** INSTRUCTIONS TO FOLLOW **
From the entries below, transcribe exactly the lines between the line holding "none -> cyan brick E6:E7 level 1" and the line holding "blue plate B2", inclusive; skip all other lines.

** LISTED RECORDS **
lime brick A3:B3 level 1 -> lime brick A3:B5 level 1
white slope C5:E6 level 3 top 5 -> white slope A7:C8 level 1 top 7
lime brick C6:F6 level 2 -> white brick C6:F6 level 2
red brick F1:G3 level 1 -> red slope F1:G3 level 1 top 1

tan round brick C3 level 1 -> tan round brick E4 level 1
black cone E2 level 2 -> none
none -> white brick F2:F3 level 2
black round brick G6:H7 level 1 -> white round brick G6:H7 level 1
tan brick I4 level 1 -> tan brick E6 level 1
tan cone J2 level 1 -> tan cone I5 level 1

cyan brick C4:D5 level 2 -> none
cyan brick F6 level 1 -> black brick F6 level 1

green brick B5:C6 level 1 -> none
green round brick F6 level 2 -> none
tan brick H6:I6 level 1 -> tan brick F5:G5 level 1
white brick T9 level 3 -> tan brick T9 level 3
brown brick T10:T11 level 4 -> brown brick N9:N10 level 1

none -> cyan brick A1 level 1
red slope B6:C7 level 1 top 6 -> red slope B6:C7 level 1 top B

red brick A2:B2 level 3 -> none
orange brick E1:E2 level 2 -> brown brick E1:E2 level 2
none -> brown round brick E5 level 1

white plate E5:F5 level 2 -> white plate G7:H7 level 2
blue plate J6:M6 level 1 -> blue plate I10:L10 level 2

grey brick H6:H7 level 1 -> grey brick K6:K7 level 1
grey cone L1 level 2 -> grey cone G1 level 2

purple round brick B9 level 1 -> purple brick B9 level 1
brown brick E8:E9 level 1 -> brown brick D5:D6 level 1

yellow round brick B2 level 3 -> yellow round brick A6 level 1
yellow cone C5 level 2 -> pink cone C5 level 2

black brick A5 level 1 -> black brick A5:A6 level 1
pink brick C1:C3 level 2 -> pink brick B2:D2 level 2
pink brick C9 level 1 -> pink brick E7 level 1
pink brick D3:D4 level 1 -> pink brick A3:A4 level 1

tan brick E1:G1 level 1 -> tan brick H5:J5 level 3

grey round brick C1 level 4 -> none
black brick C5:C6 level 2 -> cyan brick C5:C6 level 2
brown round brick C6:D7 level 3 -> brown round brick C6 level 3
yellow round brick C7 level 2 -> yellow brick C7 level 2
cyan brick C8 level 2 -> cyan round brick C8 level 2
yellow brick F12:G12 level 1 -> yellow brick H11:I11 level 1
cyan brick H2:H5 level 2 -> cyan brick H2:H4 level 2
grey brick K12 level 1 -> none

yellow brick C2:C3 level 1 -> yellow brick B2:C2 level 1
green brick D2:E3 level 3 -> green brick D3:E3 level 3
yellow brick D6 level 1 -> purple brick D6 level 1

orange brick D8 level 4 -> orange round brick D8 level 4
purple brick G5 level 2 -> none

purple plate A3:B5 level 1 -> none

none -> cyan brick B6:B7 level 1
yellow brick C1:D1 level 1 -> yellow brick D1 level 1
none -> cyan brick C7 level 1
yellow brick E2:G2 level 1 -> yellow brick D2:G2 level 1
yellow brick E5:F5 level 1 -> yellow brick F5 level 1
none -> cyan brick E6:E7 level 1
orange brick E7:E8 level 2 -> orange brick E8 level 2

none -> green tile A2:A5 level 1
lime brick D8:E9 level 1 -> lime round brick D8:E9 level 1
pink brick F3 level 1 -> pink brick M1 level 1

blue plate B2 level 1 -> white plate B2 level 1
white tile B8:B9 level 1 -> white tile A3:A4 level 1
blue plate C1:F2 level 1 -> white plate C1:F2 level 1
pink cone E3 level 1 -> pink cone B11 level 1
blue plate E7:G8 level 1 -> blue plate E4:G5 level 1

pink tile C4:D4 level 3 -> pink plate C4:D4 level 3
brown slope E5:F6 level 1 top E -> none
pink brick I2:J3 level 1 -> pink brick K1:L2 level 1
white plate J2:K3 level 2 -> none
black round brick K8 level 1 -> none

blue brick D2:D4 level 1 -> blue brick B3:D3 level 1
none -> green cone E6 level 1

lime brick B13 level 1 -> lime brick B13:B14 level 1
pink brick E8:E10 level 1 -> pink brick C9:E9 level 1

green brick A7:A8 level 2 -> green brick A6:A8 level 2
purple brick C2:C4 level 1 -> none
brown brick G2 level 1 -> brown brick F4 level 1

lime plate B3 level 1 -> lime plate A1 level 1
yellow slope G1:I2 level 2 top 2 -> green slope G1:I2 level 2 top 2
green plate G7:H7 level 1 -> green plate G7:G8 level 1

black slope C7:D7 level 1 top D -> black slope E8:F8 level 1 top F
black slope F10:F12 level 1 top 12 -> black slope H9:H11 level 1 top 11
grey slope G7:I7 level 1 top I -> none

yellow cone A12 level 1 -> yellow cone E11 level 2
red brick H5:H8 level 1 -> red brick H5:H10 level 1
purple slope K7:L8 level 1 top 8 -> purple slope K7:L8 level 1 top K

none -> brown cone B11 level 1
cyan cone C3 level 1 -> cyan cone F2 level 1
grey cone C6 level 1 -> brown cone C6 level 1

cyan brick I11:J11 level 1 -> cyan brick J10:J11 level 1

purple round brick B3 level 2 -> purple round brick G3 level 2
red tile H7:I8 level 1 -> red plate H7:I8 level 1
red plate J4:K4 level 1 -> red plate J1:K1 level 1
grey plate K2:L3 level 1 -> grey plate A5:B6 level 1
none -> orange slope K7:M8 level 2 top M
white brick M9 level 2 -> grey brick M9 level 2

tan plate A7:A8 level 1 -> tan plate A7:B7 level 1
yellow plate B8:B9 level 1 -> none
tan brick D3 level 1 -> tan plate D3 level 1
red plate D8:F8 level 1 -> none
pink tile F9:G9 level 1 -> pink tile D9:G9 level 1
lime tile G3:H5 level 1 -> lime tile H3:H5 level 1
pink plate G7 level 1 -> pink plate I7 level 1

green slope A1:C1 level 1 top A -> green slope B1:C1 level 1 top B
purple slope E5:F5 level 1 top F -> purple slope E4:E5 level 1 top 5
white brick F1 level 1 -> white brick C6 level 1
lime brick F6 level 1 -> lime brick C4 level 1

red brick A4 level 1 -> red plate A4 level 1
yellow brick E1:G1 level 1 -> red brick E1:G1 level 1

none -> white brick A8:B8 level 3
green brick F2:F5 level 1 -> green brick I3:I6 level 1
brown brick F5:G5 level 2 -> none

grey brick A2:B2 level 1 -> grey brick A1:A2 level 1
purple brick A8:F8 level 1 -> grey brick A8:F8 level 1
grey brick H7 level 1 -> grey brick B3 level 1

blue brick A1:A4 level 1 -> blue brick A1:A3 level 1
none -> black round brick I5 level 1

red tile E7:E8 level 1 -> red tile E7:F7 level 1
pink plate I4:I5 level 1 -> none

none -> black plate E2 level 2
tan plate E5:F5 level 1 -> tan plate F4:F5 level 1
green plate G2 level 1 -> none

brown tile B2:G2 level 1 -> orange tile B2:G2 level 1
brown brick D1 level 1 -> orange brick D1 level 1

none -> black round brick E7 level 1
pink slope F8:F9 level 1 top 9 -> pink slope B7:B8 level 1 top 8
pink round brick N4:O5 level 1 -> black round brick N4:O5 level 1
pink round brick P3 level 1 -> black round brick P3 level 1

** YOUR RESPONSE **
none -> cyan brick E6:E7 level 1
orange brick E7:E8 level 2 -> orange brick E8 level 2

none -> green tile A2:A5 level 1
lime brick D8:E9 level 1 -> lime round brick D8:E9 level 1
pink brick F3 level 1 -> pink brick M1 level 1

blue plate B2 level 1 -> white plate B2 level 1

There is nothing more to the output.